*Record set*.
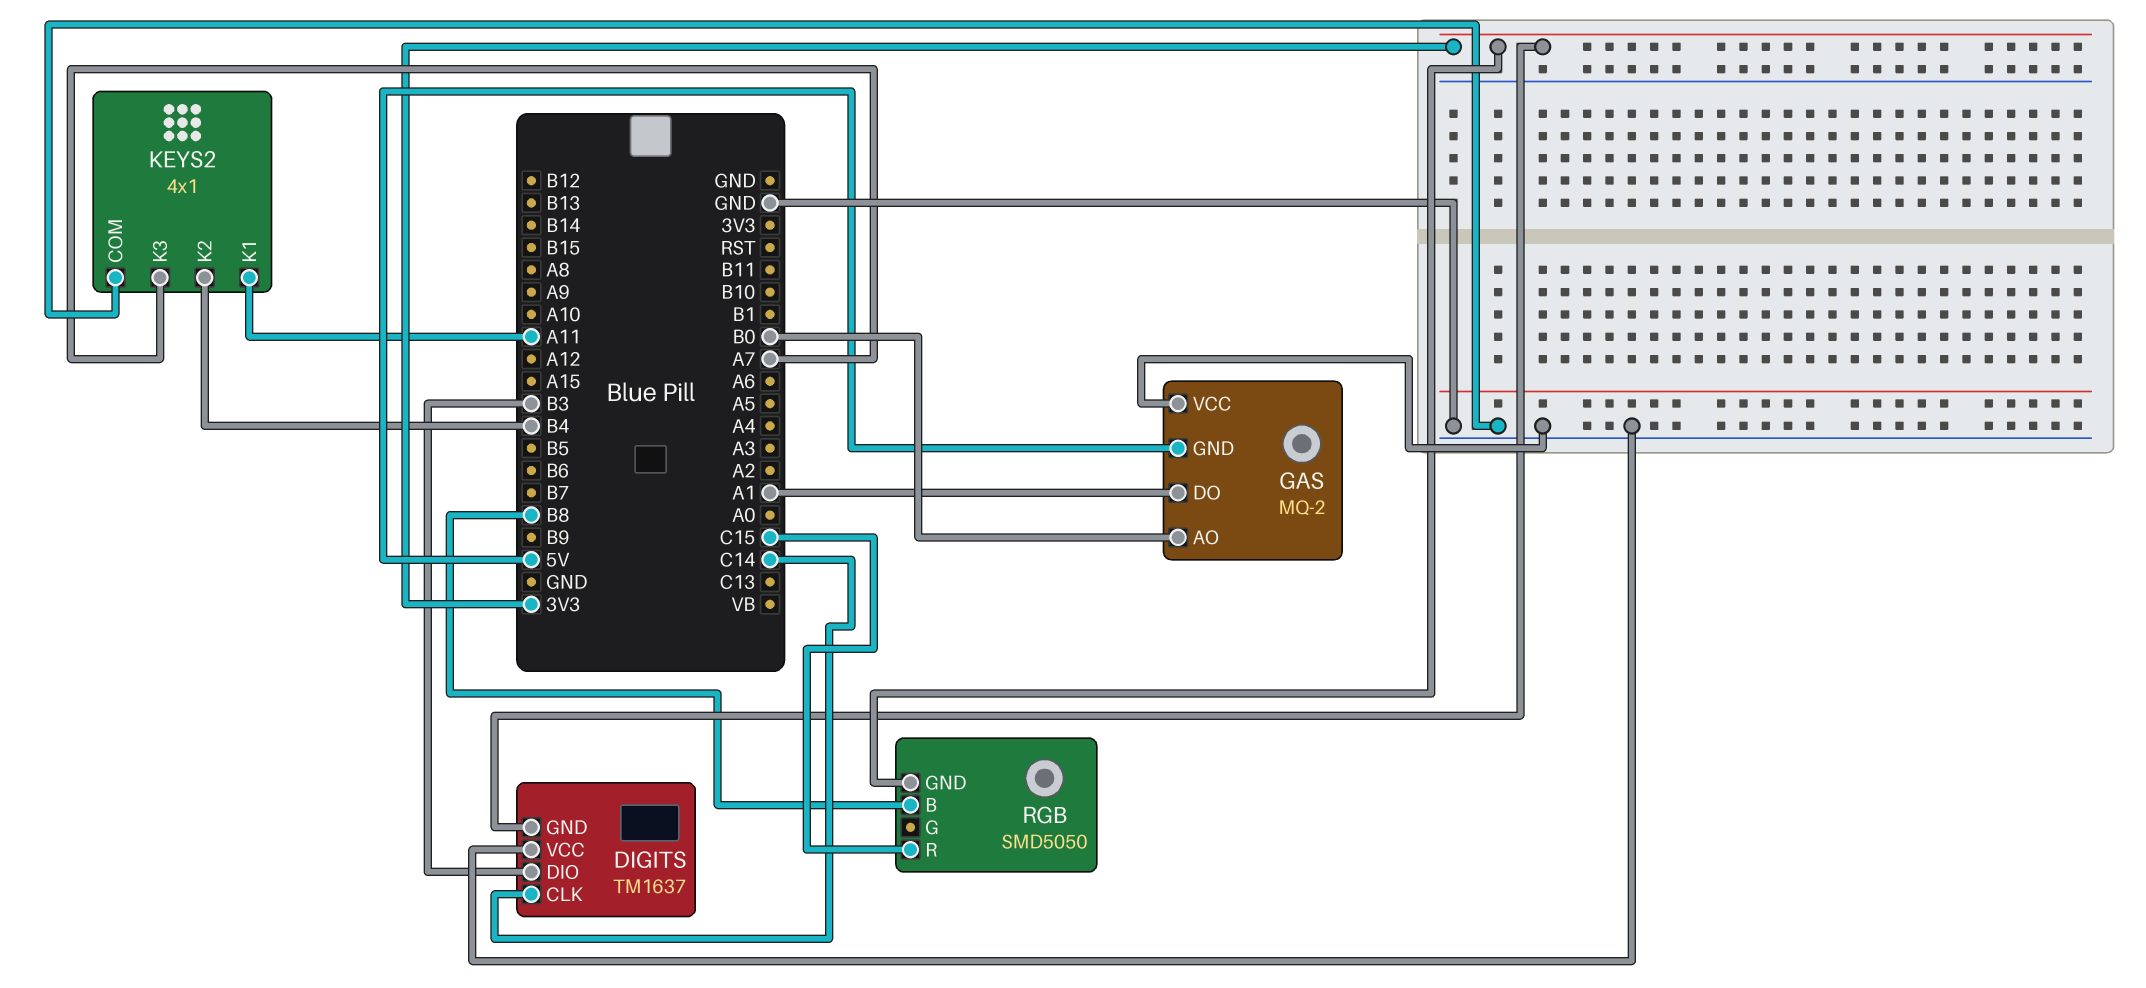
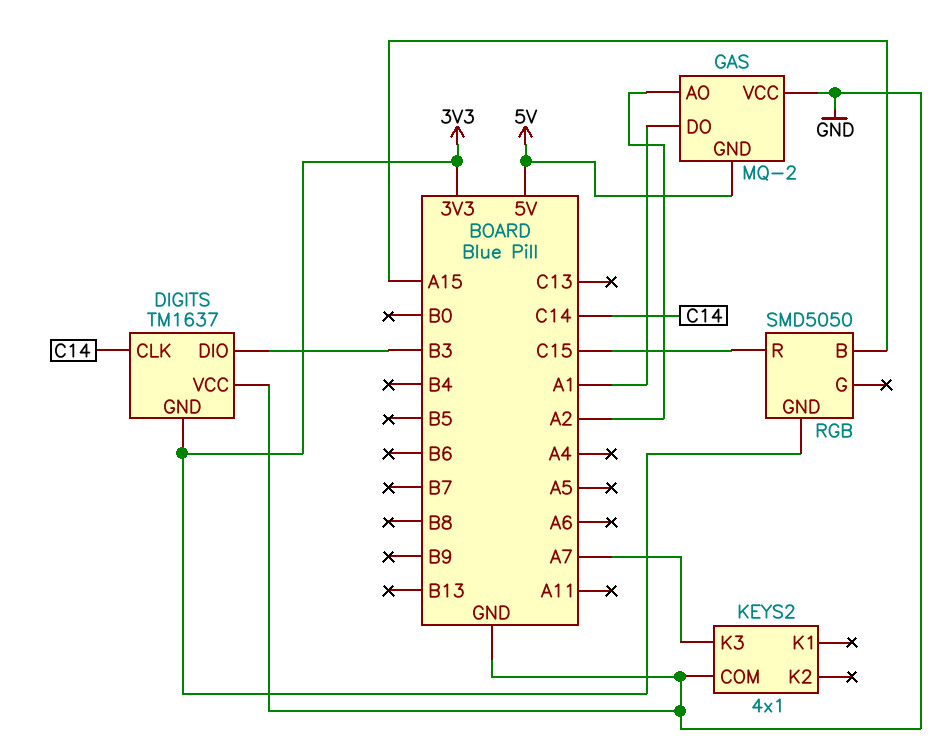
GAS pin AO: B0 -> A2
KEYS2 pin K1: A11 -> none
KEYS2 pin K2: B4 -> none
RGB pin B: B8 -> A15

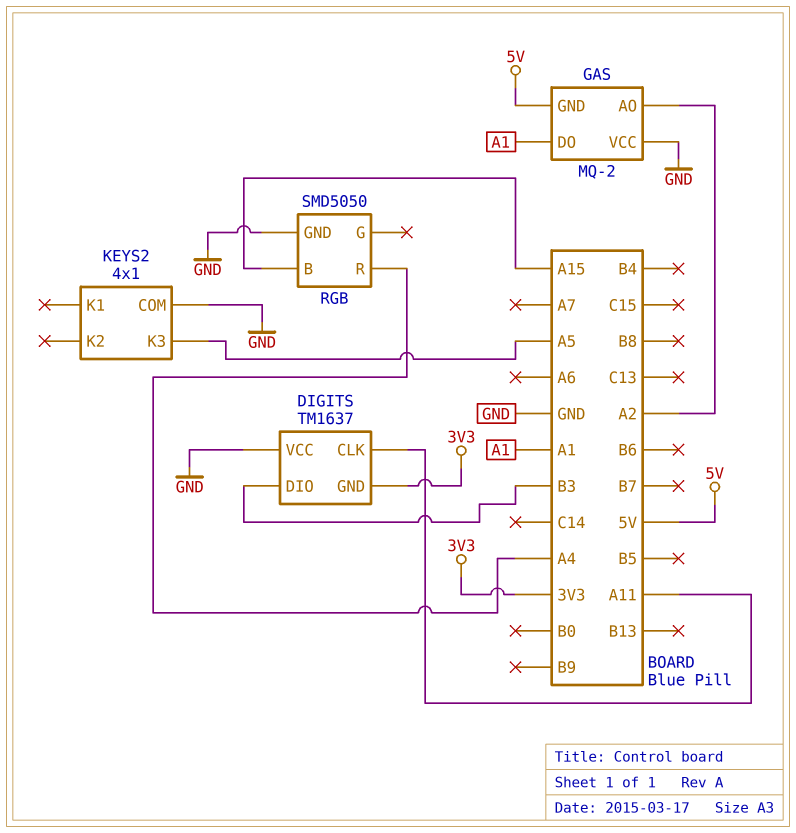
DIGITS pin CLK: C14 -> A11
KEYS2 pin K3: A7 -> A5
RGB pin GND: 3V3 -> GND
RGB pin R: C15 -> A4

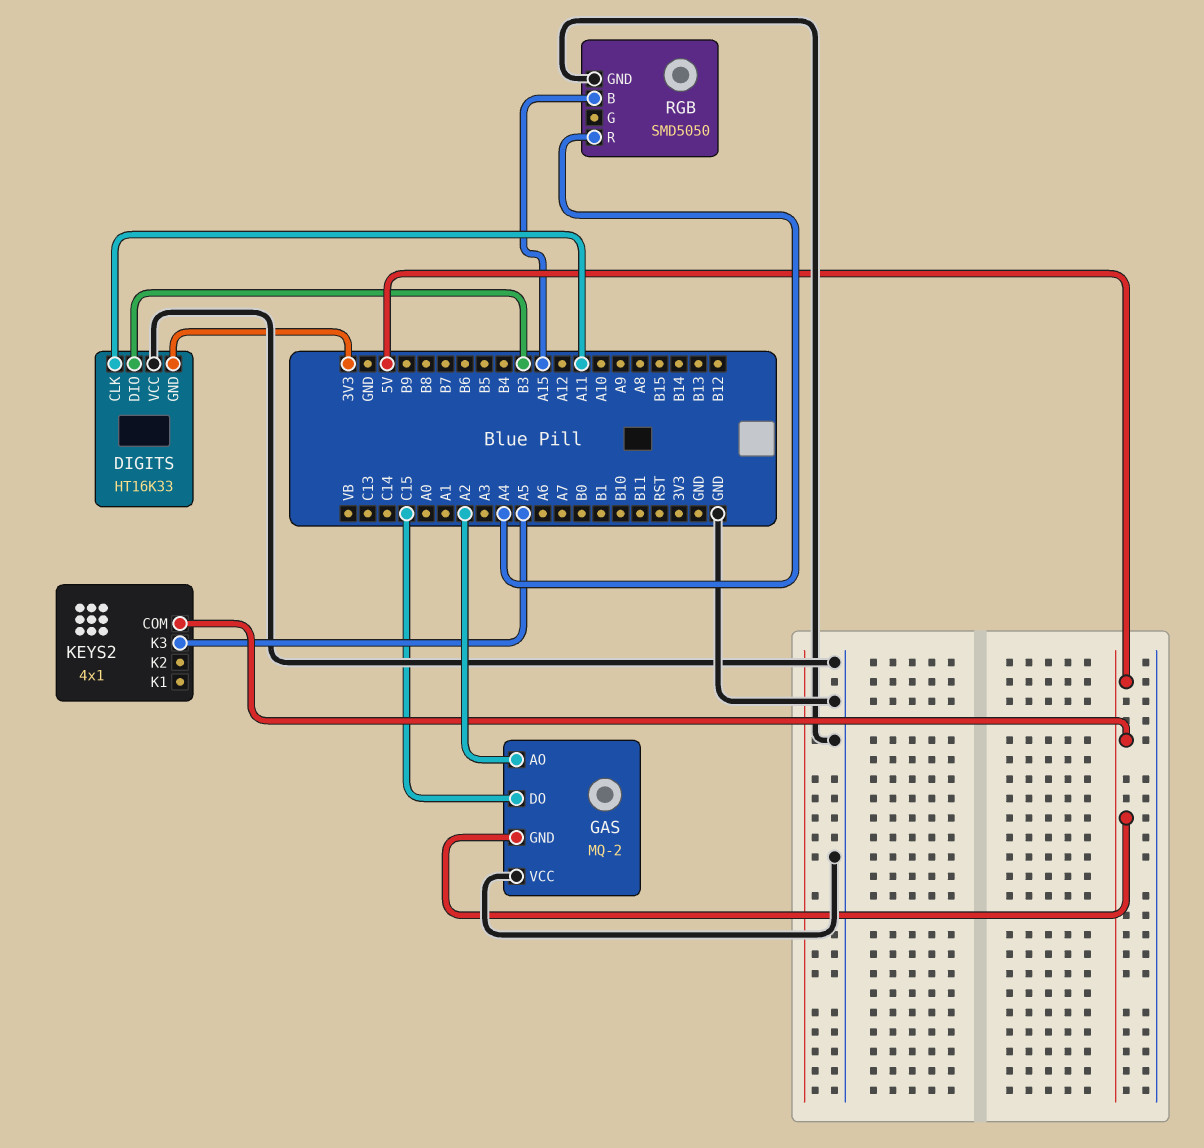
DIGITS: TM1637 -> HT16K33
GAS pin DO: A1 -> C15
KEYS2 pin COM: GND -> 5V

*Assignment*. Please transcribe every entry exactly as written, leaving the pictures out.

*Task result*.
GAS pin AO: B0 -> A2
KEYS2 pin K1: A11 -> none
KEYS2 pin K2: B4 -> none
RGB pin B: B8 -> A15

DIGITS pin CLK: C14 -> A11
KEYS2 pin K3: A7 -> A5
RGB pin GND: 3V3 -> GND
RGB pin R: C15 -> A4

DIGITS: TM1637 -> HT16K33
GAS pin DO: A1 -> C15
KEYS2 pin COM: GND -> 5V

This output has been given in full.